Material for the task =

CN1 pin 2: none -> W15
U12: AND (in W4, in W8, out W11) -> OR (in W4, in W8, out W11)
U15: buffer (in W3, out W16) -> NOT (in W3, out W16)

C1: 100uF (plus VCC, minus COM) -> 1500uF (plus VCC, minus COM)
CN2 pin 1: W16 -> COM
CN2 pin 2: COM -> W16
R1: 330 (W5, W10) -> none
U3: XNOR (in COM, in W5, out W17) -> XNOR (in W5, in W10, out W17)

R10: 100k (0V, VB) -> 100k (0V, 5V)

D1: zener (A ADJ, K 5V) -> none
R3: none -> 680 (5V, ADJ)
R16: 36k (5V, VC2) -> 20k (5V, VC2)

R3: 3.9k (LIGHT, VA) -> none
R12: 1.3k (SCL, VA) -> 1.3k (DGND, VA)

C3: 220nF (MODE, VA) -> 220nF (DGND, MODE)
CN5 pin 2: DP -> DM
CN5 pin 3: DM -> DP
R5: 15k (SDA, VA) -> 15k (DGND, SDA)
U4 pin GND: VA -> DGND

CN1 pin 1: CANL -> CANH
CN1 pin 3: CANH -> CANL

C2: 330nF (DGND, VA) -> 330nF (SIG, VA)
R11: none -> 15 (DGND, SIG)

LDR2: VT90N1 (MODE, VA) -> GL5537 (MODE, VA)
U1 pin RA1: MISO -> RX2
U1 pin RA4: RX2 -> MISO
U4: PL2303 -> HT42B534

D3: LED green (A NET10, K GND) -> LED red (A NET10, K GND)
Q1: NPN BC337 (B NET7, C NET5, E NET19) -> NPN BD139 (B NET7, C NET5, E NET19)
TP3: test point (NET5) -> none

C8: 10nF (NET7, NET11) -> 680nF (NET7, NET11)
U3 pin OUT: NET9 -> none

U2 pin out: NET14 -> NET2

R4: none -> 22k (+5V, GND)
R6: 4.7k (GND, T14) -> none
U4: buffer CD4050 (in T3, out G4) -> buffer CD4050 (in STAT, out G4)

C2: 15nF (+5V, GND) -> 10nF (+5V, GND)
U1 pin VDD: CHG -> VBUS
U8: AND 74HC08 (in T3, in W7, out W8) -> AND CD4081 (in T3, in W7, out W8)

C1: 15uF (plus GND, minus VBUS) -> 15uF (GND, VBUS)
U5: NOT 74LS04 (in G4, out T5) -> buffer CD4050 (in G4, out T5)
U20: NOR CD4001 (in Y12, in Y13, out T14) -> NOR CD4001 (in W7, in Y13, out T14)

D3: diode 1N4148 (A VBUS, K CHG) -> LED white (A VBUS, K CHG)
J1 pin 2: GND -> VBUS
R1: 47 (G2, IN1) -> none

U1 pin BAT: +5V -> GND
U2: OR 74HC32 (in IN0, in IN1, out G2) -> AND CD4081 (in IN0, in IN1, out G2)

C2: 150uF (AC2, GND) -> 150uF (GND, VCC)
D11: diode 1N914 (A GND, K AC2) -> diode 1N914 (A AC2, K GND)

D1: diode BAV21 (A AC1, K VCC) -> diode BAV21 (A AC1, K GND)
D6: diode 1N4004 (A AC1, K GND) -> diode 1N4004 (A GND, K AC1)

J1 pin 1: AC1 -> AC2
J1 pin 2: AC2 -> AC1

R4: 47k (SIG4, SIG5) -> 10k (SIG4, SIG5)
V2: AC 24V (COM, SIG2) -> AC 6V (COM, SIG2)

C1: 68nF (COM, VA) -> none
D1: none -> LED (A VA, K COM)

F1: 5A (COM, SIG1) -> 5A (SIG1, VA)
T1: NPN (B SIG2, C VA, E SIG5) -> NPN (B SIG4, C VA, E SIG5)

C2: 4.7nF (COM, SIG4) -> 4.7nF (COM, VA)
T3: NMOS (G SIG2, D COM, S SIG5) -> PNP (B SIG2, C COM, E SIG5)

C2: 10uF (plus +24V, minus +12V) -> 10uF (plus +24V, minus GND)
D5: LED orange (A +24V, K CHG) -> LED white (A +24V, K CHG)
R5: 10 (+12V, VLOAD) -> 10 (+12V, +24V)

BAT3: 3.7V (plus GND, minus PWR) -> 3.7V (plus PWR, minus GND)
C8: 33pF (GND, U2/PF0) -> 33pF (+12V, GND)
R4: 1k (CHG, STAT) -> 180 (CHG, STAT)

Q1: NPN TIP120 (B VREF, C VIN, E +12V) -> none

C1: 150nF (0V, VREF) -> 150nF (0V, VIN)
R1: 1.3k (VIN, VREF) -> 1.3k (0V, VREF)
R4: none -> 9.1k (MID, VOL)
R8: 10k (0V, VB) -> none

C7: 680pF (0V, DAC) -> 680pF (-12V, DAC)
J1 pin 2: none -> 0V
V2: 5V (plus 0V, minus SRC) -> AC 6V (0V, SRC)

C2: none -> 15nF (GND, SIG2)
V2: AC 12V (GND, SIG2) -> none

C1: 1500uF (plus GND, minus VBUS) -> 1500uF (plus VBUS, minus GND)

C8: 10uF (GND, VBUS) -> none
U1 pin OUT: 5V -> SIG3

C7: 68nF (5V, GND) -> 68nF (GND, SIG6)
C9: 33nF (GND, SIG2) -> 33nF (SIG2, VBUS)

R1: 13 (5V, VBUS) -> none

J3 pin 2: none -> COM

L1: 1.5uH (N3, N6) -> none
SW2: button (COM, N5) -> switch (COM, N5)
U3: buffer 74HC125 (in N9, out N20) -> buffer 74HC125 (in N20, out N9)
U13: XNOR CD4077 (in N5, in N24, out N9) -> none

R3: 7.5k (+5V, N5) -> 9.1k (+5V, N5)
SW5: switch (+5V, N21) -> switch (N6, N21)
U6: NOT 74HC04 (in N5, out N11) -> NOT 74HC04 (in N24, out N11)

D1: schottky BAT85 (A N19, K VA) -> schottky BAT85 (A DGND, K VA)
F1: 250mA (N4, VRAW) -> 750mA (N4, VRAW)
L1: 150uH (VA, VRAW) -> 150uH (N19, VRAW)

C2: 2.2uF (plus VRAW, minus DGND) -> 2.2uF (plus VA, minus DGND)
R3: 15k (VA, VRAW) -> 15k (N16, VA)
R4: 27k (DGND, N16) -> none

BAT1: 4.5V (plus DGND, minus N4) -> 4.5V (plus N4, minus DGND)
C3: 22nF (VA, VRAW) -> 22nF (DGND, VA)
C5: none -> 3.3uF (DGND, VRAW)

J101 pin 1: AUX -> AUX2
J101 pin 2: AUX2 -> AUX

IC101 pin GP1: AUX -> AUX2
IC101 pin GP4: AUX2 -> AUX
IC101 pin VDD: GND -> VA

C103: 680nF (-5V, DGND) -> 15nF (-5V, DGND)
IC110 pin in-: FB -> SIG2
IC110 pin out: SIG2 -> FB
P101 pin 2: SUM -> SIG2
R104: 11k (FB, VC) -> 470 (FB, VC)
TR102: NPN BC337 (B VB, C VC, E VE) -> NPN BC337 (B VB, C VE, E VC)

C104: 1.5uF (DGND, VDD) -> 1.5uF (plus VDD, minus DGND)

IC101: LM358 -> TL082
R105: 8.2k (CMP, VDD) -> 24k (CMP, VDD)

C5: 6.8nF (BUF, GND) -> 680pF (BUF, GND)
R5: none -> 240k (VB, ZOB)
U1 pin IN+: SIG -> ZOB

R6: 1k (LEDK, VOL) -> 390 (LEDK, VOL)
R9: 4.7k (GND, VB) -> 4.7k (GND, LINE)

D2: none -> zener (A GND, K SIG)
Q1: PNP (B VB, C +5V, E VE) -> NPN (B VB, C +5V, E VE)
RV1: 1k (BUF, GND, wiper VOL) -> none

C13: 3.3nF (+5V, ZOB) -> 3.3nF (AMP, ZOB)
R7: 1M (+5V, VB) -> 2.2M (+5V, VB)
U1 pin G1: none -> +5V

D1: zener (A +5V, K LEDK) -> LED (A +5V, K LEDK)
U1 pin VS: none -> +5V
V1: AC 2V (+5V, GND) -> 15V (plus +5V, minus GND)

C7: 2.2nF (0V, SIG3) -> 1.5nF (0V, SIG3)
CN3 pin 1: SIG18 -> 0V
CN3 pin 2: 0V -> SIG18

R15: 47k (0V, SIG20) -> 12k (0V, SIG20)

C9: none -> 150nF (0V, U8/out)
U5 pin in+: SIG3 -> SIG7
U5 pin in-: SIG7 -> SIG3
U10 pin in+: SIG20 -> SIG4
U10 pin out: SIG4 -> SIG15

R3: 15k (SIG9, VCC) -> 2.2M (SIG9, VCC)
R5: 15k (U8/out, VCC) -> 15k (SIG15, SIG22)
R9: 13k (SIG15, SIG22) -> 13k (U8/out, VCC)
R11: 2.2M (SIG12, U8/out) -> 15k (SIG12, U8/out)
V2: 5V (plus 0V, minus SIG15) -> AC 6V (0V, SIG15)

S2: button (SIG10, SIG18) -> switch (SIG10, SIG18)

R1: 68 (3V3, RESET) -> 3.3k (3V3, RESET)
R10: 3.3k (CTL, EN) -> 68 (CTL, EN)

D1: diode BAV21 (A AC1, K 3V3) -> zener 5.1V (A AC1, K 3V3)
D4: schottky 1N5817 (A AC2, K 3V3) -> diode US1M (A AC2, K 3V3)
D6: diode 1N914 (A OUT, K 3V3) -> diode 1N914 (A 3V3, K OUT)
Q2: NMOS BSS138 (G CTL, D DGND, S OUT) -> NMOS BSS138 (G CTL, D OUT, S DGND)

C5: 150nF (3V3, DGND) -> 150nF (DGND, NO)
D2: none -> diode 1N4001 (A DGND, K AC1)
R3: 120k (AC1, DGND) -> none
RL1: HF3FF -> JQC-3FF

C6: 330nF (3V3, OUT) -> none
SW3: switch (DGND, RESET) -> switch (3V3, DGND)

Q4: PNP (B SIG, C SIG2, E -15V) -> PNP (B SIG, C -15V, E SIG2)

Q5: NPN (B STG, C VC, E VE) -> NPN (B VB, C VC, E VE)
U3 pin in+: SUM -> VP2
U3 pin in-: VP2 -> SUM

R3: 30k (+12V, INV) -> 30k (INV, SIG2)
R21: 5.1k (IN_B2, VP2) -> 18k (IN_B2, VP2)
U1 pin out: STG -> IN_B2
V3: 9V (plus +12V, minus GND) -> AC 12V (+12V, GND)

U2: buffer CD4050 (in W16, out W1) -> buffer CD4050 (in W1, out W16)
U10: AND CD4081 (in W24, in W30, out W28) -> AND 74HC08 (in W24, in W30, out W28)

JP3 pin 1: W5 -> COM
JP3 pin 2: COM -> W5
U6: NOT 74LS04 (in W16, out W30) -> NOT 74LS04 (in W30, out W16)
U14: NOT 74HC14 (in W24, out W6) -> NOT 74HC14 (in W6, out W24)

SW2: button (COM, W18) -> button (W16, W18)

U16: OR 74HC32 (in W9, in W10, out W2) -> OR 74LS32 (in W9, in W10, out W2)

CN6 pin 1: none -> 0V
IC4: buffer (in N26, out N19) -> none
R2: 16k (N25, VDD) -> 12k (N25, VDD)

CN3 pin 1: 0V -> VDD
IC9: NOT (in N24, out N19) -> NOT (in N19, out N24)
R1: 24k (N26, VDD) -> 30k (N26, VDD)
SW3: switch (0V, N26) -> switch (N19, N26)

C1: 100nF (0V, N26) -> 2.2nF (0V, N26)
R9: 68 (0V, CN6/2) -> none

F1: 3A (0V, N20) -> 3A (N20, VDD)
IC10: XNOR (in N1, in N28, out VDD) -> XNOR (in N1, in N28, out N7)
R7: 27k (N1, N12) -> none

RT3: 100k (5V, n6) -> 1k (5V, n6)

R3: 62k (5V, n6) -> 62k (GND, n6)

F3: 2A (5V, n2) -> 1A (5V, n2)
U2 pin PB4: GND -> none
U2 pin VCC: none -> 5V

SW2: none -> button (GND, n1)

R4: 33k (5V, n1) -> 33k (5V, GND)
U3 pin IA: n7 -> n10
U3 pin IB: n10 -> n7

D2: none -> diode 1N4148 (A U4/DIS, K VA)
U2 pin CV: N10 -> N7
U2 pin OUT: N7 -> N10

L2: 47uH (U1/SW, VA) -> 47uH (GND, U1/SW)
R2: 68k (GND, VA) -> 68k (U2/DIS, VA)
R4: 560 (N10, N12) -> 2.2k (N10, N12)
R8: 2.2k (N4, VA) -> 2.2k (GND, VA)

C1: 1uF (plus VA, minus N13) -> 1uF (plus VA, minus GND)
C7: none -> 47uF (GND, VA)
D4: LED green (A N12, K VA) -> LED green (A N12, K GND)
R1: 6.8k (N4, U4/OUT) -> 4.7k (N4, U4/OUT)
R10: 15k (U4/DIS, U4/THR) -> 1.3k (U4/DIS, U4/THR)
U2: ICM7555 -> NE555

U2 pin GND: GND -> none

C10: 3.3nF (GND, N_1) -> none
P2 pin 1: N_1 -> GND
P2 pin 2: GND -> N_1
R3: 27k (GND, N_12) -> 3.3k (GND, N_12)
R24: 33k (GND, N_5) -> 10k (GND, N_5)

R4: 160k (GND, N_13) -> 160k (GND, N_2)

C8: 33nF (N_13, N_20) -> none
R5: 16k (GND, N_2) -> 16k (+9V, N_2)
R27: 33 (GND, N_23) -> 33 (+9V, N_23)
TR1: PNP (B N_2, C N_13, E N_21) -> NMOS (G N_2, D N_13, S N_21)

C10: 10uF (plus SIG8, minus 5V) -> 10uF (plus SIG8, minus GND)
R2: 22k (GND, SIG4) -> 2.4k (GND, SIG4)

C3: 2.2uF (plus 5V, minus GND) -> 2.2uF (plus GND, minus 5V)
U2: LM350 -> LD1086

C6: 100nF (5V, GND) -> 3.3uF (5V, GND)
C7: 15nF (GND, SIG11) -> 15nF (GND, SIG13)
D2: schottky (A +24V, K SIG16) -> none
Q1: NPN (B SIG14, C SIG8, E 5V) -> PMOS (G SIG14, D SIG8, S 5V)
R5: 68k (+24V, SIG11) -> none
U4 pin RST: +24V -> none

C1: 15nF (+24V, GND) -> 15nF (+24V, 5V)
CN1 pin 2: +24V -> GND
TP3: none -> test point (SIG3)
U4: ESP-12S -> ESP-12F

Exercise objective =
What are the exact lines from the beginning of the material through the line containing "U3: XNOR (in"? Write out those lines alone.

Exercise response =
CN1 pin 2: none -> W15
U12: AND (in W4, in W8, out W11) -> OR (in W4, in W8, out W11)
U15: buffer (in W3, out W16) -> NOT (in W3, out W16)

C1: 100uF (plus VCC, minus COM) -> 1500uF (plus VCC, minus COM)
CN2 pin 1: W16 -> COM
CN2 pin 2: COM -> W16
R1: 330 (W5, W10) -> none
U3: XNOR (in COM, in W5, out W17) -> XNOR (in W5, in W10, out W17)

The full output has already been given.